= Exercise aim =
Whenever the word "arrow" appears in a line of the data below, copy that line.

= Stepwise shape edit descriptions =
_ _ _

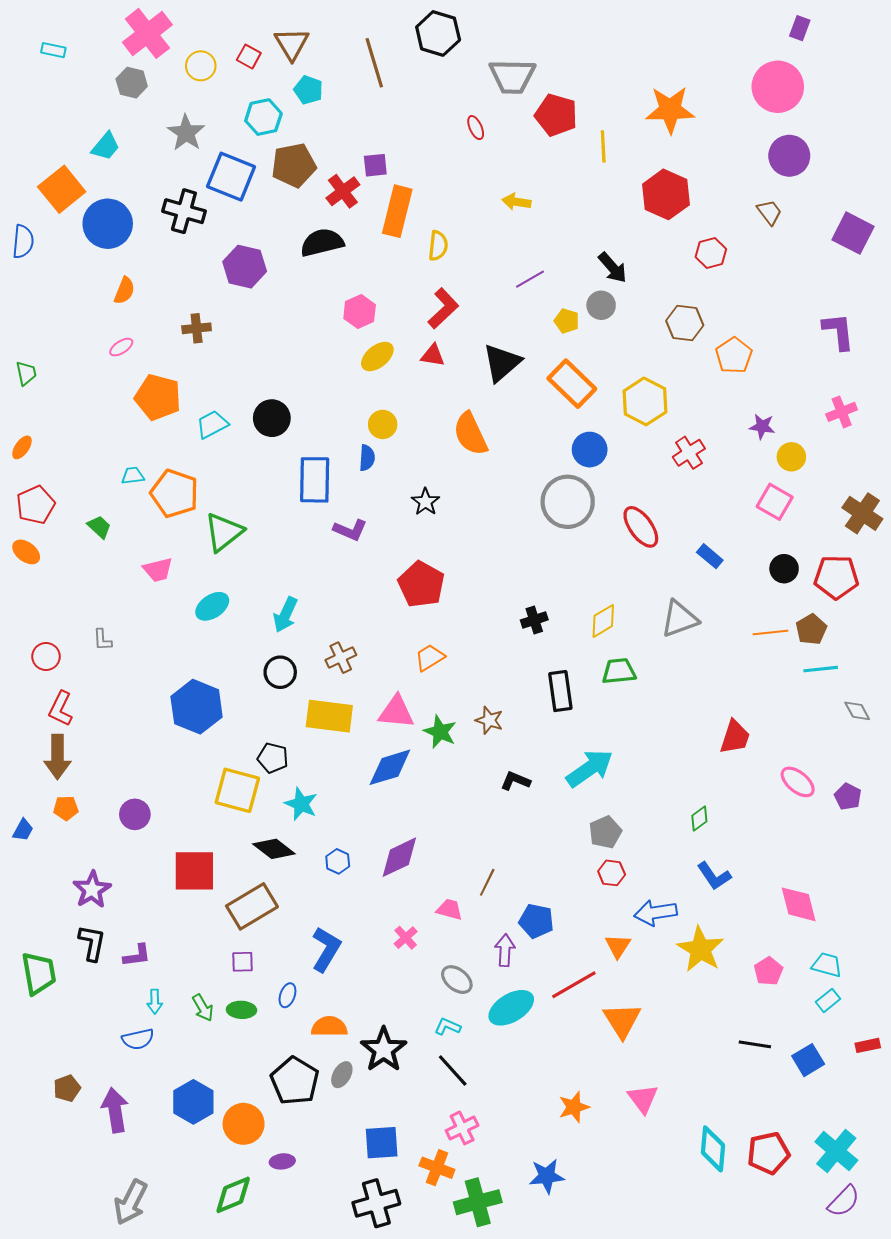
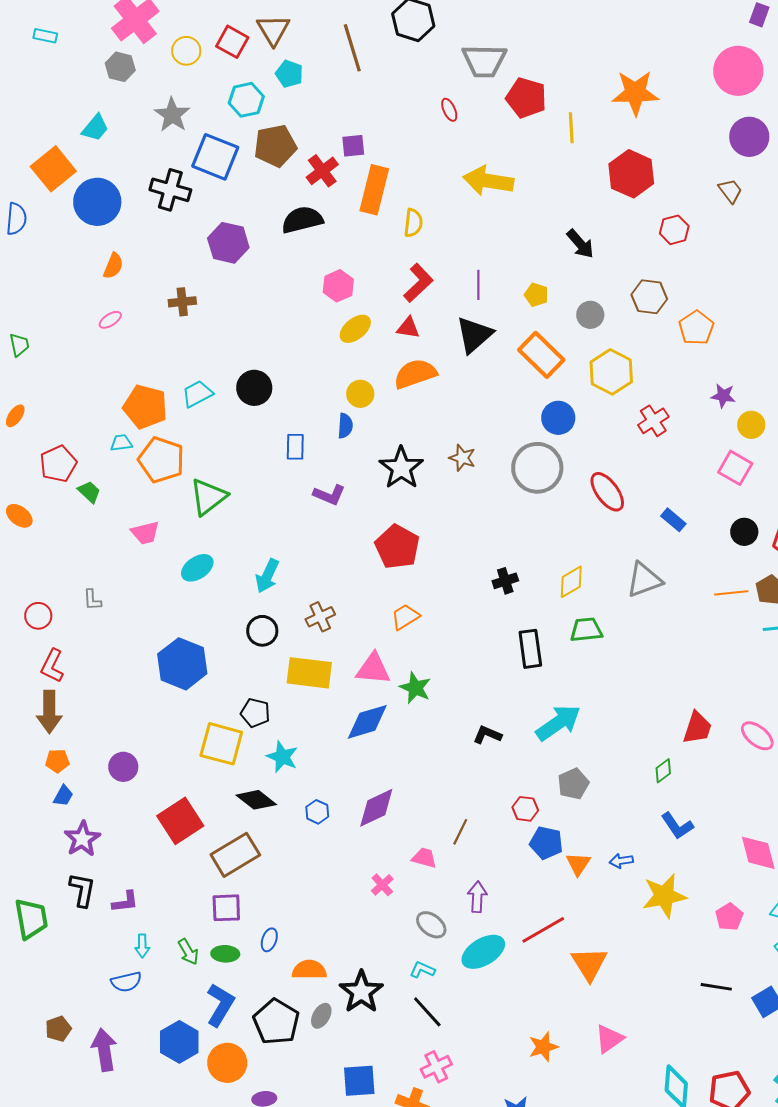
red square: (249, 56) -> (232, 42), size x1.4
yellow arrow: (516, 202) -> (488, 181), size x1.8
purple line: (530, 279) -> (478, 285), moved, turned -60
gray circle: (601, 305) -> (590, 315), moved
orange pentagon: (158, 397) -> (145, 407), moved
orange semicircle: (470, 434) -> (415, 374), moved, turned 96
blue rectangle: (315, 480) -> (295, 447), size x0.6
black star: (425, 502) -> (401, 468), size x1.6
red pentagon: (36, 505) -> (58, 464), moved
brown star: (489, 720) -> (462, 458), moved
red trapezoid: (735, 737) -> (697, 728), moved
blue trapezoid: (23, 830) -> (63, 796), moved
red square: (194, 871) -> (180, 821), turned -33
red hexagon: (612, 873) -> (525, 809), moved
blue arrow: (655, 913) -> (621, 861), size x0.6
blue pentagon: (536, 921) -> (546, 843), moved
orange triangle: (618, 946) -> (578, 864), moved
blue L-shape: (326, 949) -> (220, 1005), moved
yellow star: (700, 949) -> (664, 896), turned 30
purple square: (243, 962) -> (226, 908), size x1.4
pink triangle: (643, 1099) -> (609, 1039), turned 32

_ _ _

= Solution to the exercise =
yellow arrow: (516, 202) -> (488, 181), size x1.8
blue arrow: (655, 913) -> (621, 861), size x0.6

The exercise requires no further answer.